What is required: Echo the records below verbatim, from the line containing "At what (x,y)" through the line containing "The width and", both lines included, and nothing else.
[START OF Task data]
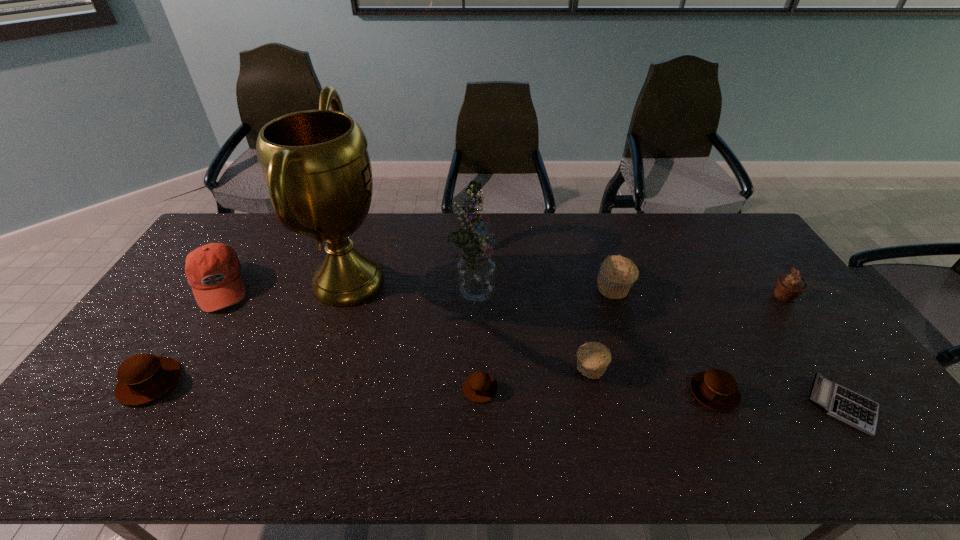
Find the location of a particular element. Image resolution: width=960 pixels, height=540 pixels. muffin that is at the left edge is located at coordinates (143, 378).

Where is `muffin at the right edge`? This screenshot has width=960, height=540. muffin at the right edge is located at coordinates (789, 286).

At what (x,y) coordinates should I click in order to perform the action: click on calculator that is at the right edge. Please return your answer as a coordinate pair (x, y). Image resolution: width=960 pixels, height=540 pixels. Looking at the image, I should click on (850, 407).

The width and height of the screenshot is (960, 540). I want to click on object located in the near right corner section of the desktop, so click(850, 407).

In the image, there is a desktop. Where is `blank space at the far edge`? This screenshot has height=540, width=960. blank space at the far edge is located at coordinates (522, 215).

In the image, there is a desktop. Find the location of `vacant space at the near edge`. vacant space at the near edge is located at coordinates (271, 441).

I want to click on free location at the left edge of the desktop, so click(110, 416).

This screenshot has height=540, width=960. In order to click on free space at the right edge in this screenshot , I will do `click(795, 374)`.

Where is `vacant region between the baseball cap and the eighth object from right to left`? vacant region between the baseball cap and the eighth object from right to left is located at coordinates (284, 284).

I want to click on free space between the sixth object from left to right and the rightmost muffin, so click(686, 333).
[END OF Task data]
Complete output:
At what (x,y) coordinates should I click in order to perform the action: click on calculator that is at the right edge. Please return your answer as a coordinate pair (x, y). Image resolution: width=960 pixels, height=540 pixels. Looking at the image, I should click on (850, 407).

The width and height of the screenshot is (960, 540). I want to click on object located in the near right corner section of the desktop, so click(850, 407).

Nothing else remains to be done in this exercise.